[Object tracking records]
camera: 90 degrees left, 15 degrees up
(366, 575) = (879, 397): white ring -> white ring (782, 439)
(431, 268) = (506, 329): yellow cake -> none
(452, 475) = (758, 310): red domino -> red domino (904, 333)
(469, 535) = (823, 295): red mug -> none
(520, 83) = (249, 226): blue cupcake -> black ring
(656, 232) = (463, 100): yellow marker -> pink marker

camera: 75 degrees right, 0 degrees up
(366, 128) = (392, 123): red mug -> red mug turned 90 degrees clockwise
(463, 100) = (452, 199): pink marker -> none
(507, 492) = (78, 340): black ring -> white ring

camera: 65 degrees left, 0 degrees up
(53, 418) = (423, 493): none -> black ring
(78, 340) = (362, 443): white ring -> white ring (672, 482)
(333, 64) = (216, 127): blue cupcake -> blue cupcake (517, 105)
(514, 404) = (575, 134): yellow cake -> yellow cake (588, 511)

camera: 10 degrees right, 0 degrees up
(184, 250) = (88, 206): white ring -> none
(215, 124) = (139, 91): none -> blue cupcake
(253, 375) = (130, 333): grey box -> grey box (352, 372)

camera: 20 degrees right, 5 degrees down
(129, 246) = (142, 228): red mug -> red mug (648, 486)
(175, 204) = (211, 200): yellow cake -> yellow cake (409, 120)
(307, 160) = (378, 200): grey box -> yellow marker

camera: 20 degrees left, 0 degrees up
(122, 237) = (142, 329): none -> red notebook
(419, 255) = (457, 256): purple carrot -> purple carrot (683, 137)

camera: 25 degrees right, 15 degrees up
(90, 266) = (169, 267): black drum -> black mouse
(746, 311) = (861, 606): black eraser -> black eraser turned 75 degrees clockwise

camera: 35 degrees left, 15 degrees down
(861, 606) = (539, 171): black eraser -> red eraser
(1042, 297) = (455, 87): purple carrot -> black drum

§ **About this task**: Exactly as they appear, print the lines from the one holding "(184, 250) = (88, 206): white ring -> none" through the final line of the entries, and no others.

§ **Result of the exercise**:
(184, 250) = (88, 206): white ring -> none
(215, 124) = (139, 91): none -> blue cupcake
(253, 375) = (130, 333): grey box -> grey box (352, 372)

camera: 20 degrees right, 5 degrees down
(129, 246) = (142, 228): red mug -> red mug (648, 486)
(175, 204) = (211, 200): yellow cake -> yellow cake (409, 120)
(307, 160) = (378, 200): grey box -> yellow marker

camera: 20 degrees left, 0 degrees up
(122, 237) = (142, 329): none -> red notebook
(419, 255) = (457, 256): purple carrot -> purple carrot (683, 137)

camera: 25 degrees right, 15 degrees up
(90, 266) = (169, 267): black drum -> black mouse
(746, 311) = (861, 606): black eraser -> black eraser turned 75 degrees clockwise

camera: 35 degrees left, 15 degrees down
(861, 606) = (539, 171): black eraser -> red eraser
(1042, 297) = (455, 87): purple carrot -> black drum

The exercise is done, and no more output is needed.